**WHAT YOU WILL DO**
These records are to be written out exactly as they read, minus the pictures.

Records excerpted from a collection:
※

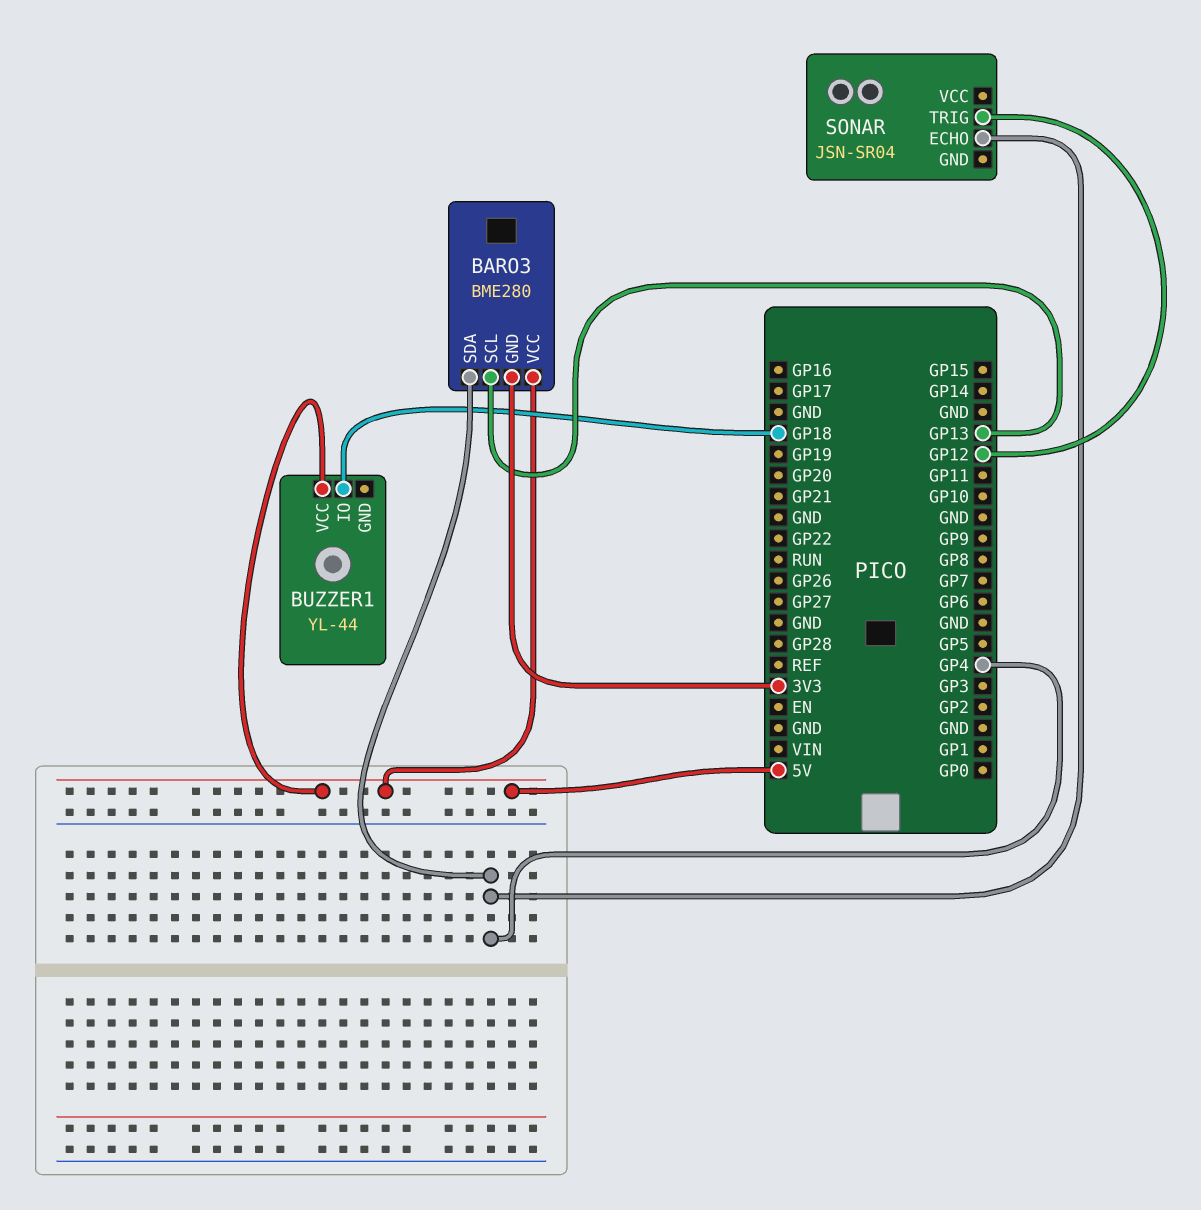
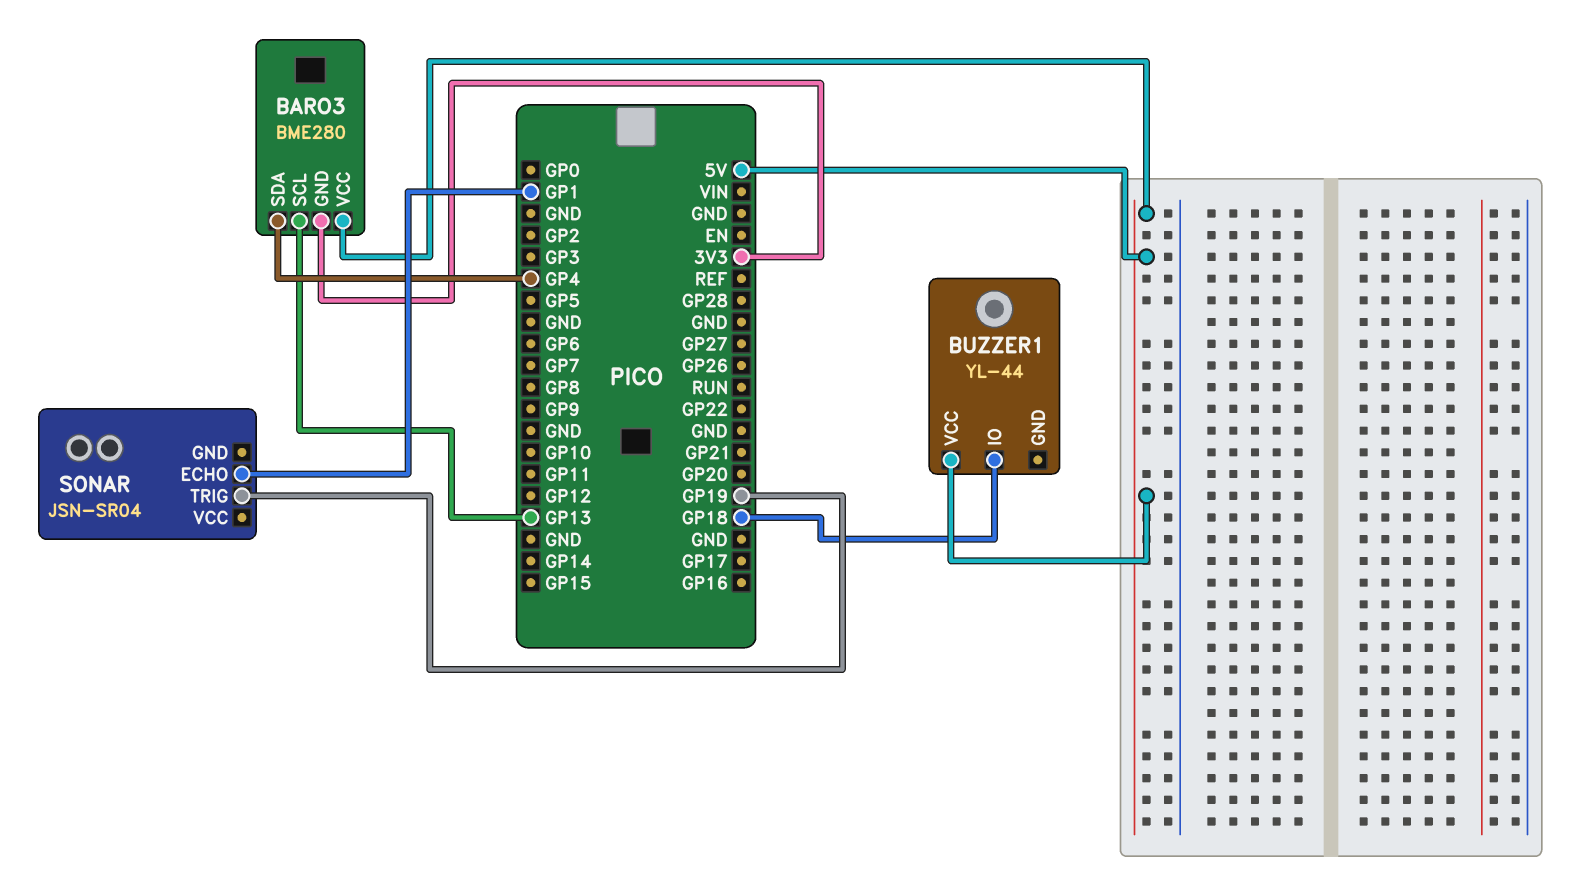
SONAR pin ECHO: GP4 -> GP1
SONAR pin TRIG: GP12 -> GP19

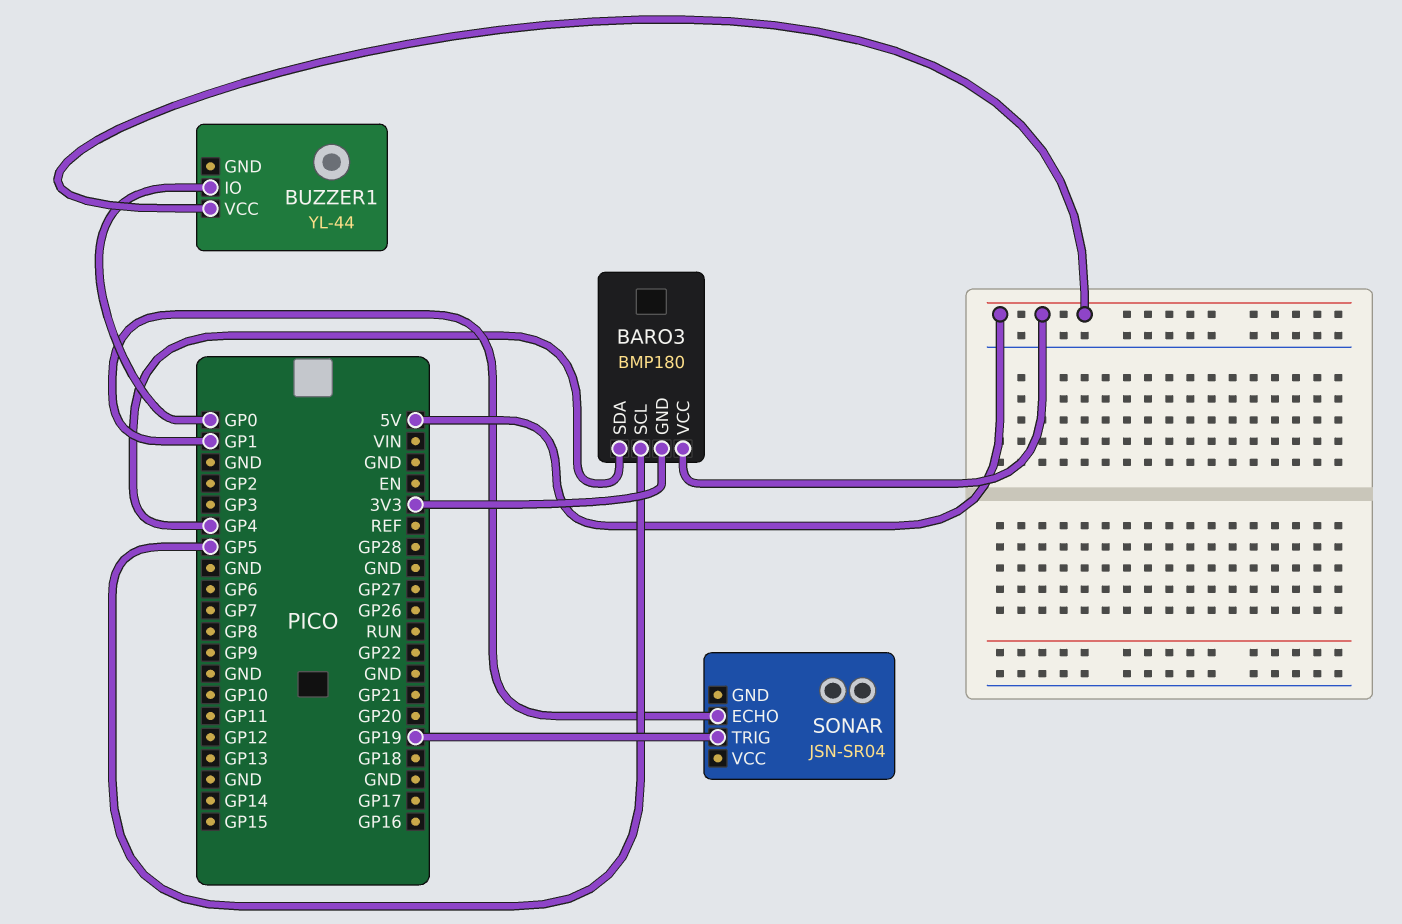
BARO3: BME280 -> BMP180
BARO3 pin SCL: GP13 -> GP5
BUZZER1 pin IO: GP18 -> GP0

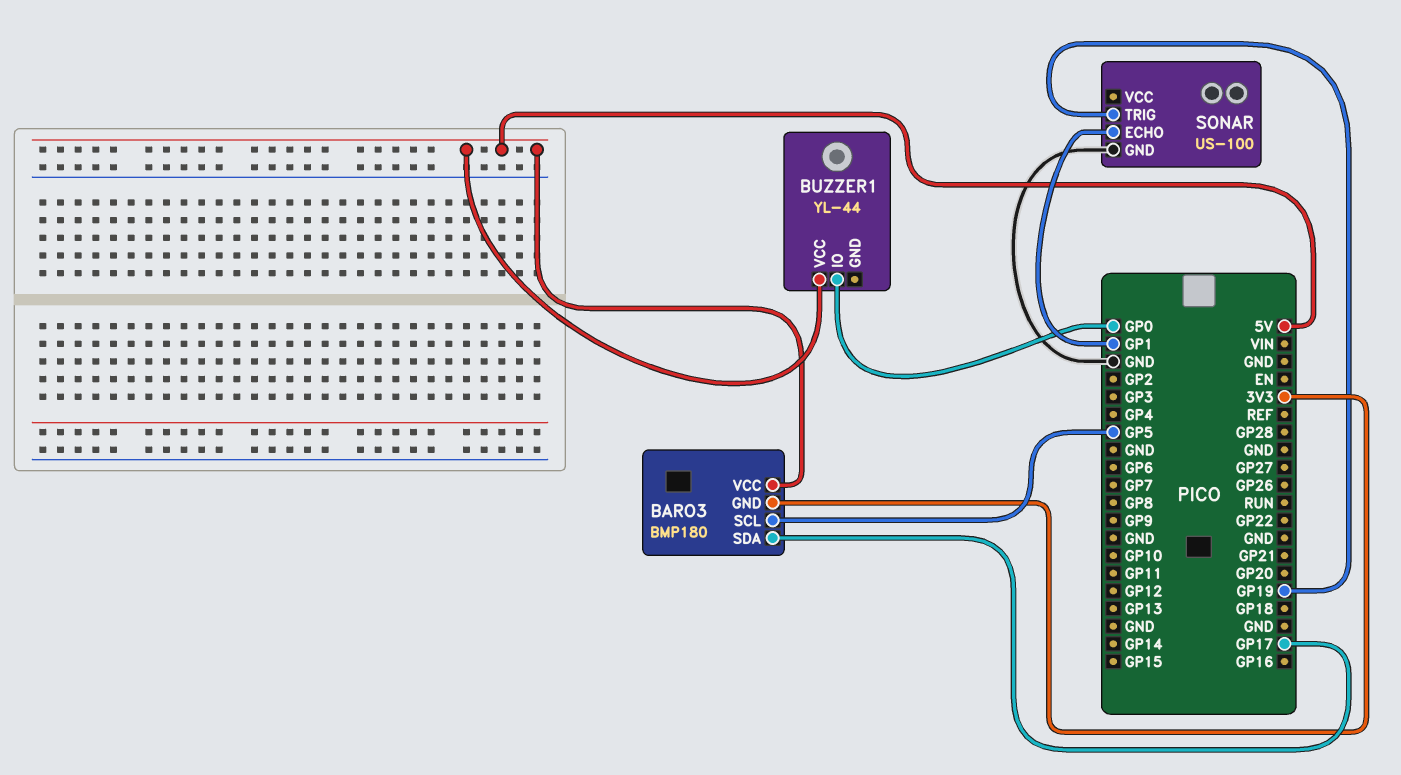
BARO3 pin SDA: GP4 -> GP17
SONAR: JSN-SR04 -> US-100
SONAR pin GND: none -> GND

※

**REPLY**
SONAR pin ECHO: GP4 -> GP1
SONAR pin TRIG: GP12 -> GP19

BARO3: BME280 -> BMP180
BARO3 pin SCL: GP13 -> GP5
BUZZER1 pin IO: GP18 -> GP0

BARO3 pin SDA: GP4 -> GP17
SONAR: JSN-SR04 -> US-100
SONAR pin GND: none -> GND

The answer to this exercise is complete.